## What you have to do
The expected output is the full set of entries, printed exactly, without pictures.

## Entries supplied
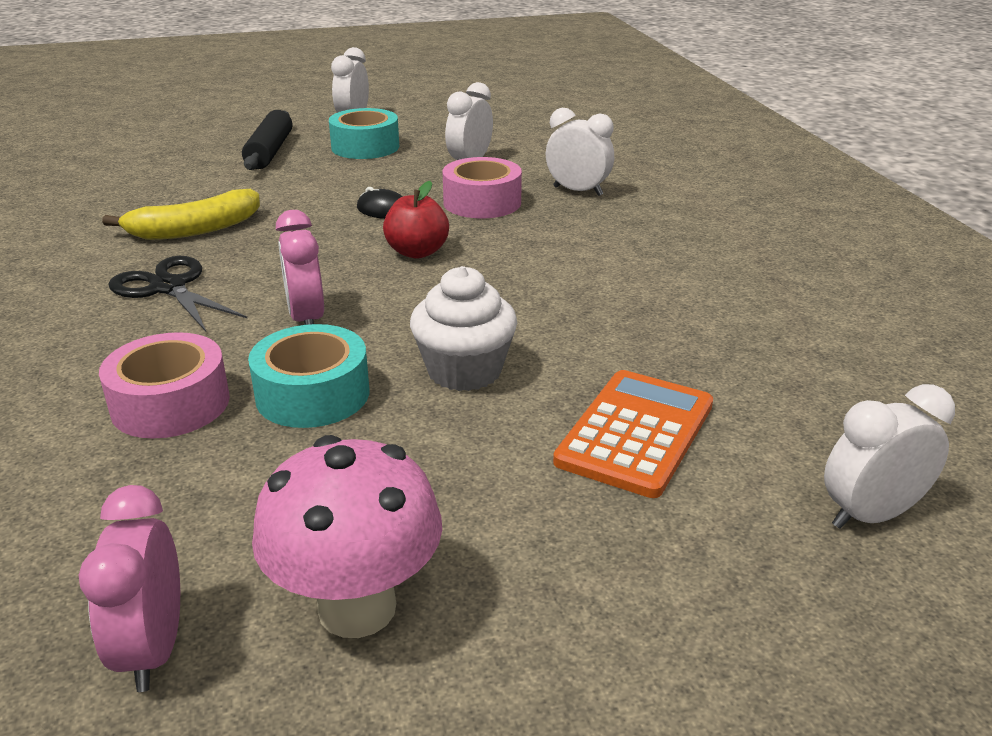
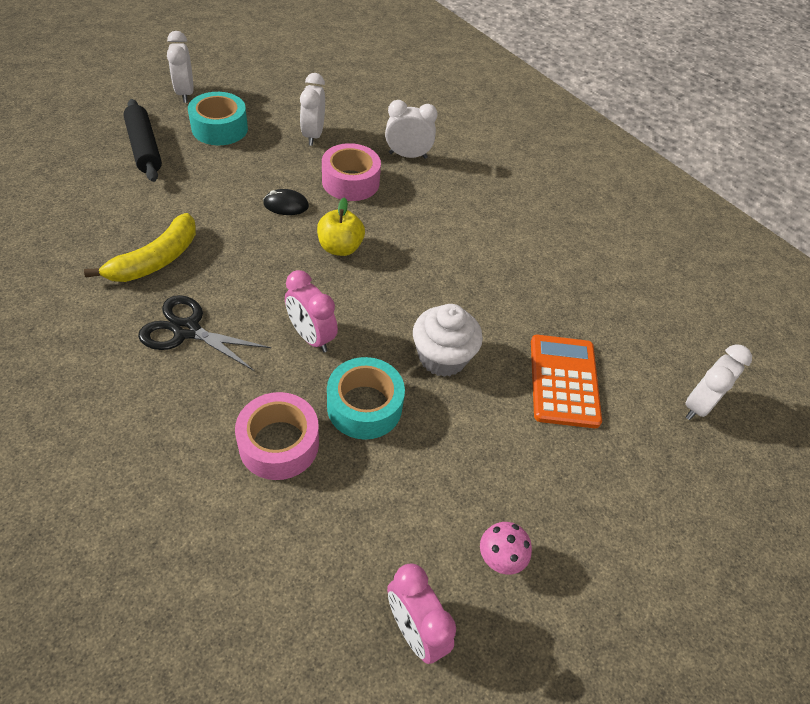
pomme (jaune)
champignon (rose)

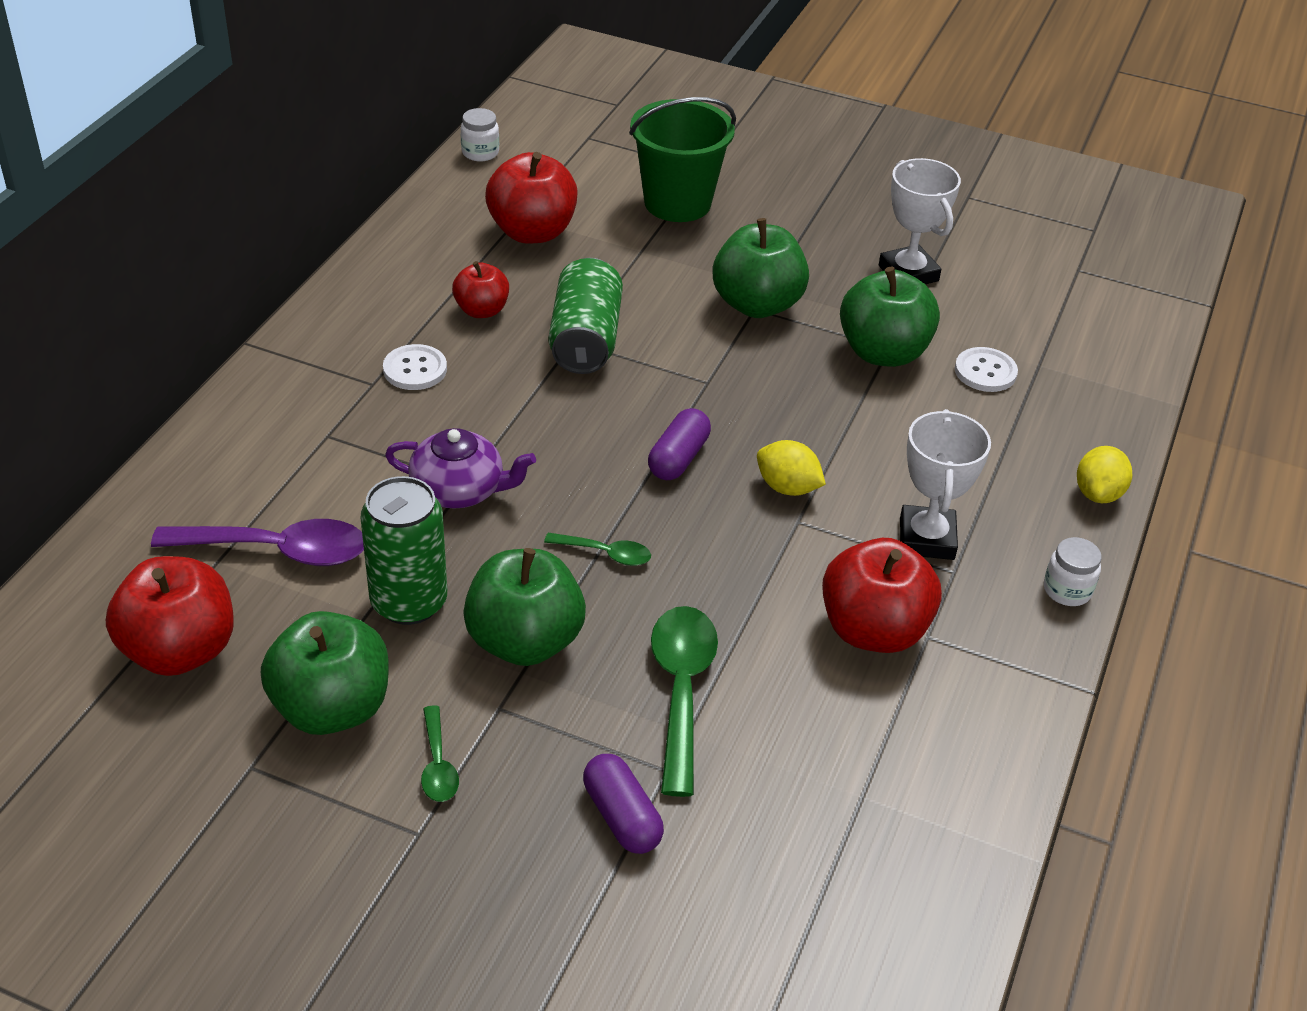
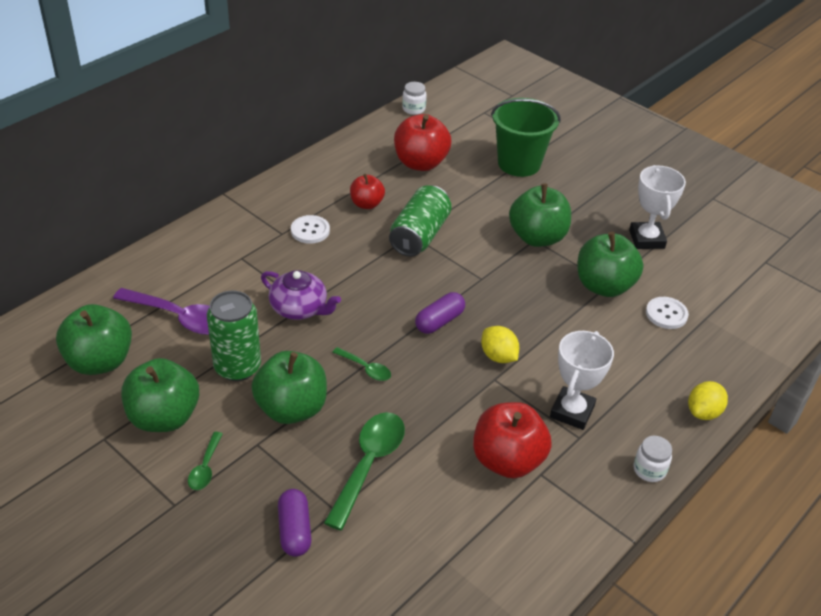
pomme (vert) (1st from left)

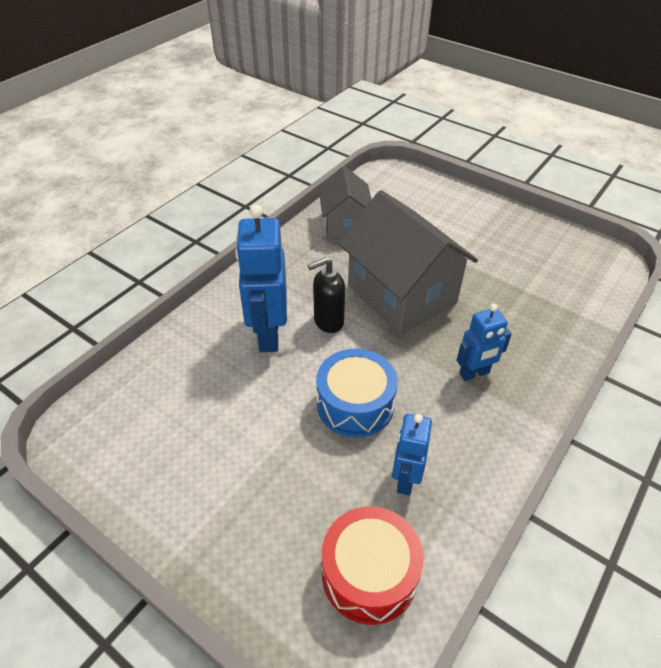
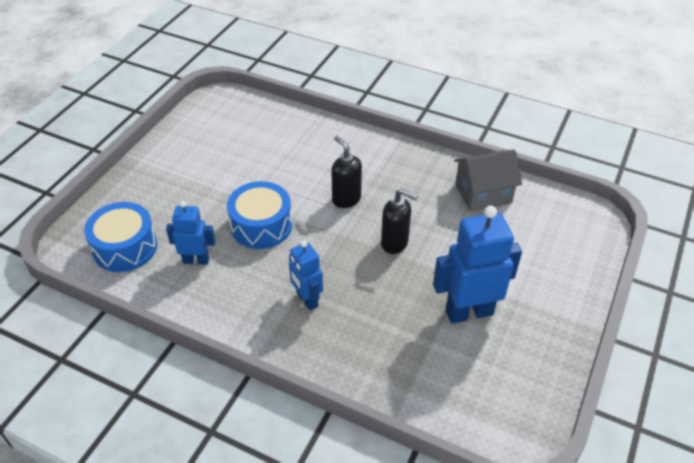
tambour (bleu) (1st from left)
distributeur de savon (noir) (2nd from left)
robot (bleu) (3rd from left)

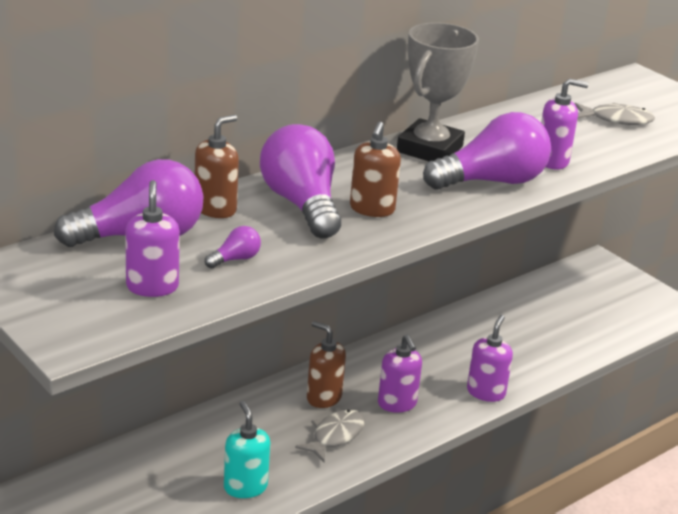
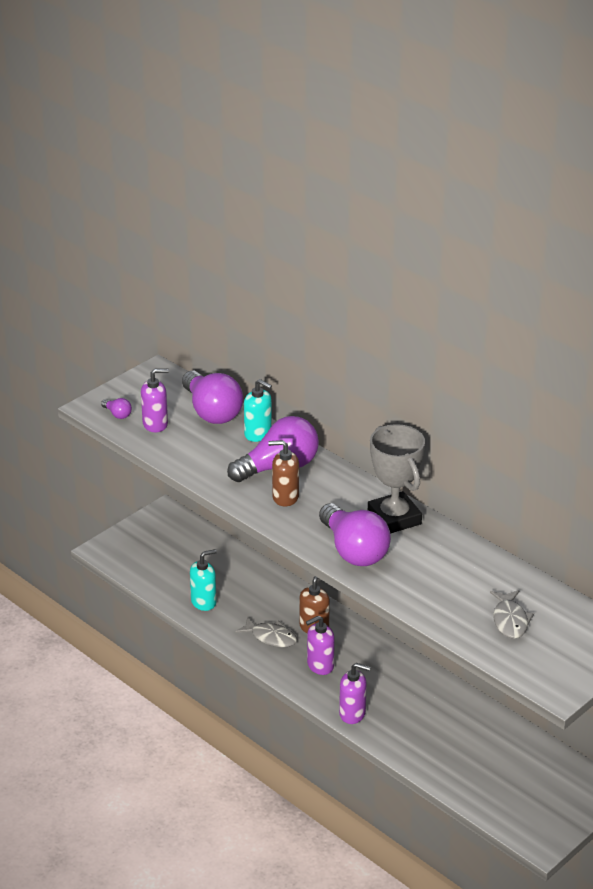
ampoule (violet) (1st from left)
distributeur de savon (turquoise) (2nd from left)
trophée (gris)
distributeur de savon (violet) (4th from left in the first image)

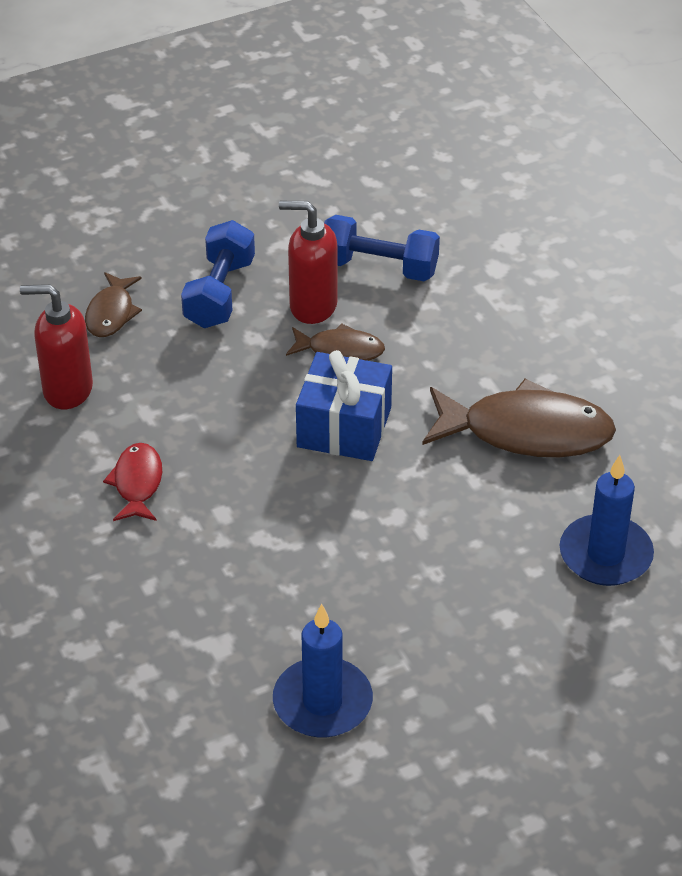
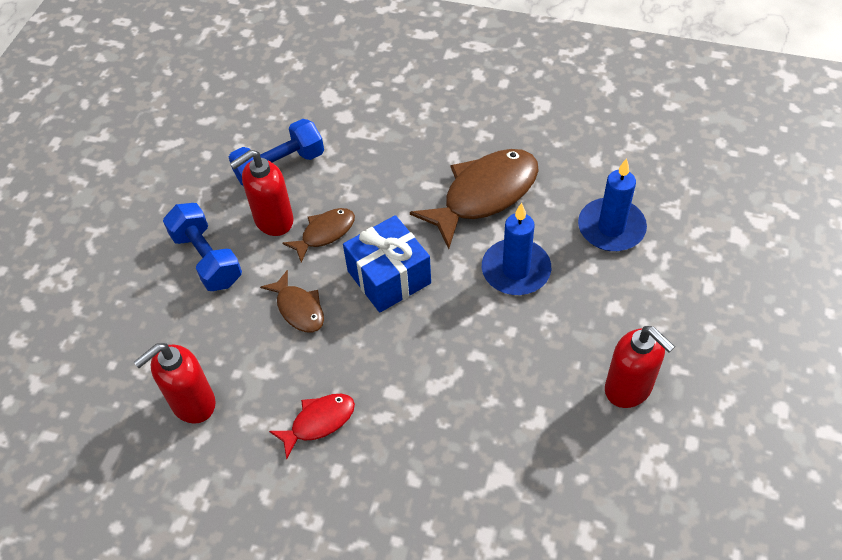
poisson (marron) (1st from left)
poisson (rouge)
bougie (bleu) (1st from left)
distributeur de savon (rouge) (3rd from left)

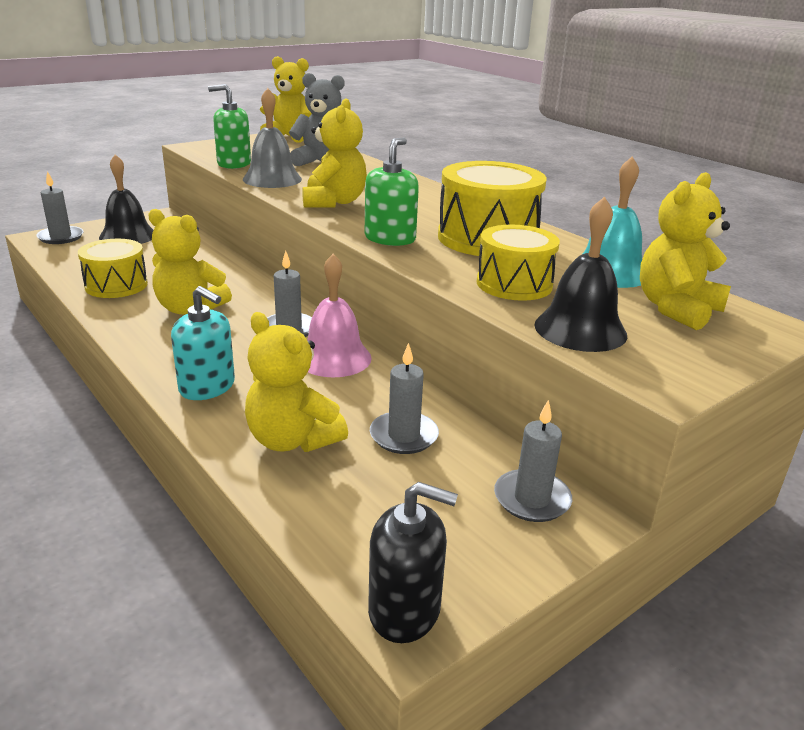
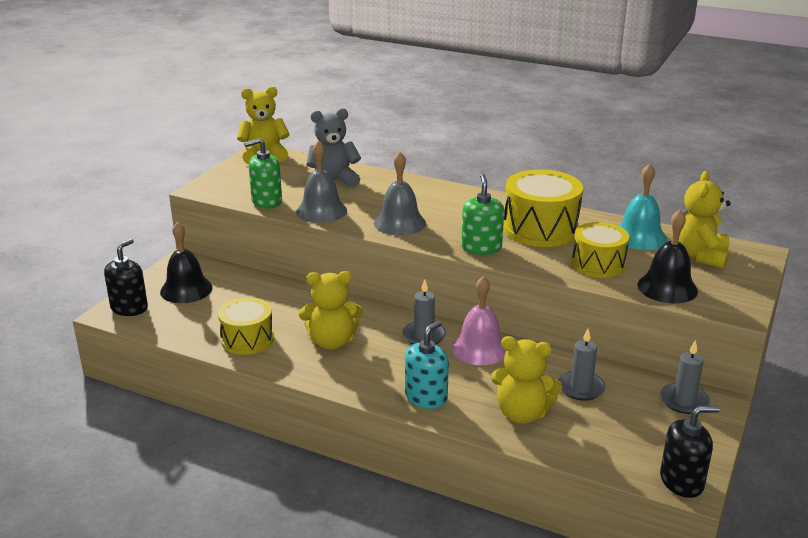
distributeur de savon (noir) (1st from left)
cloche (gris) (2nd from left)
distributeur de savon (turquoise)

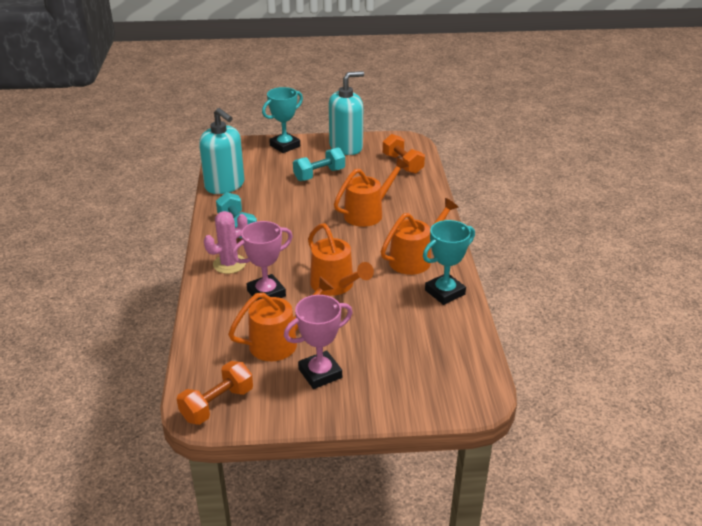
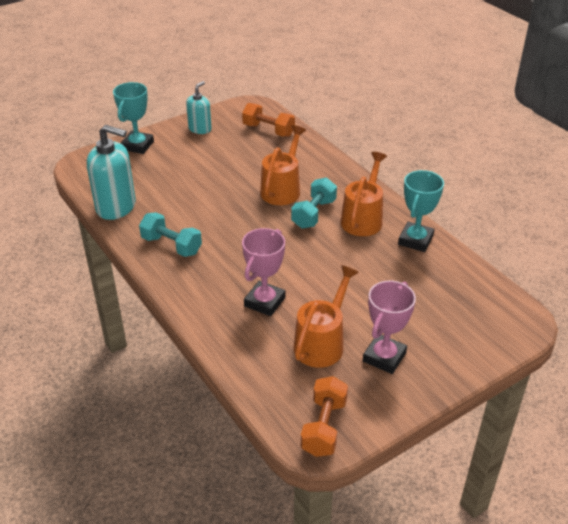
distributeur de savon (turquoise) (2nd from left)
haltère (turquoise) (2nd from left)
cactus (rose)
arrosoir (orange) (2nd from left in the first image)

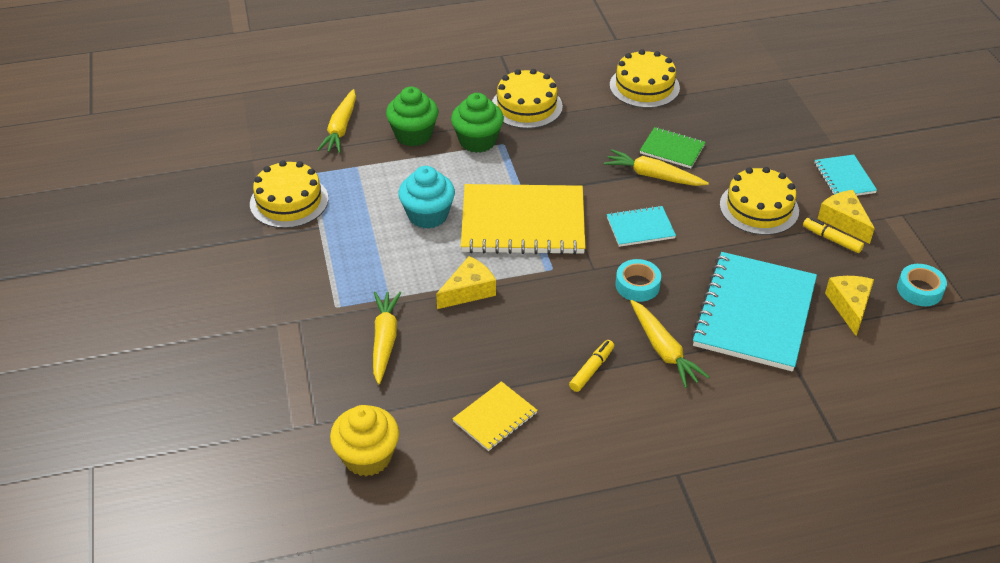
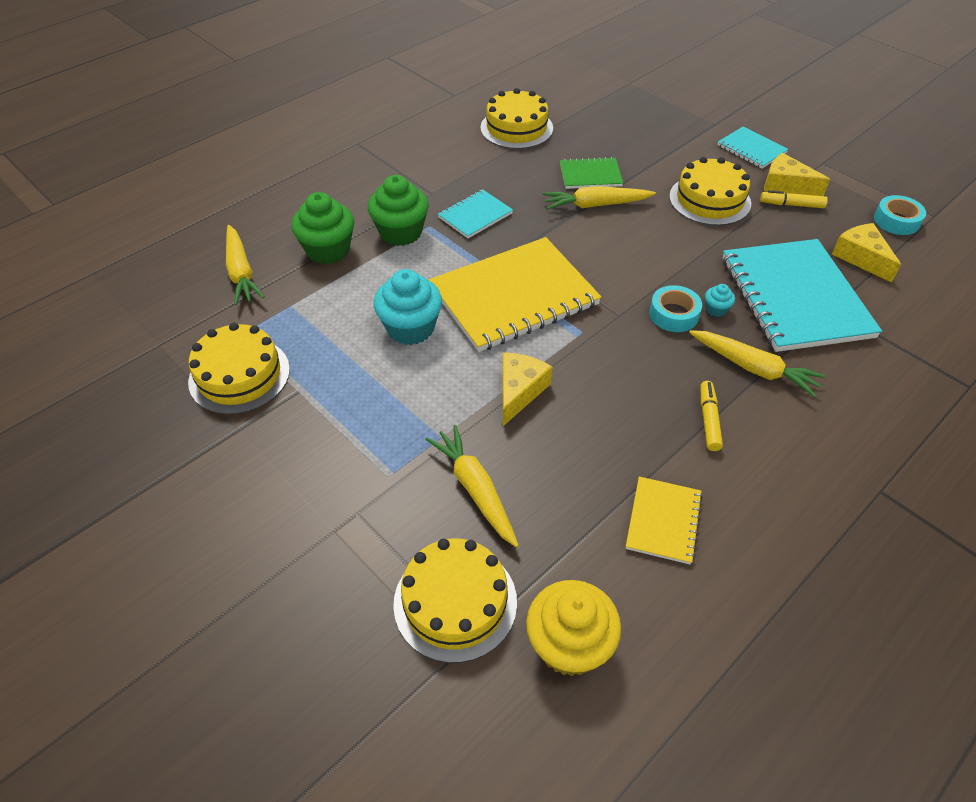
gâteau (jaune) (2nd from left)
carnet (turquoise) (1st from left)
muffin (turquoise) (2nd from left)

## Result
pomme (jaune)
champignon (rose)

pomme (vert) (1st from left)

tambour (bleu) (1st from left)
distributeur de savon (noir) (2nd from left)
robot (bleu) (3rd from left)

ampoule (violet) (1st from left)
distributeur de savon (turquoise) (2nd from left)
trophée (gris)
distributeur de savon (violet) (4th from left in the first image)

poisson (marron) (1st from left)
poisson (rouge)
bougie (bleu) (1st from left)
distributeur de savon (rouge) (3rd from left)

distributeur de savon (noir) (1st from left)
cloche (gris) (2nd from left)
distributeur de savon (turquoise)

distributeur de savon (turquoise) (2nd from left)
haltère (turquoise) (2nd from left)
cactus (rose)
arrosoir (orange) (2nd from left in the first image)

gâteau (jaune) (2nd from left)
carnet (turquoise) (1st from left)
muffin (turquoise) (2nd from left)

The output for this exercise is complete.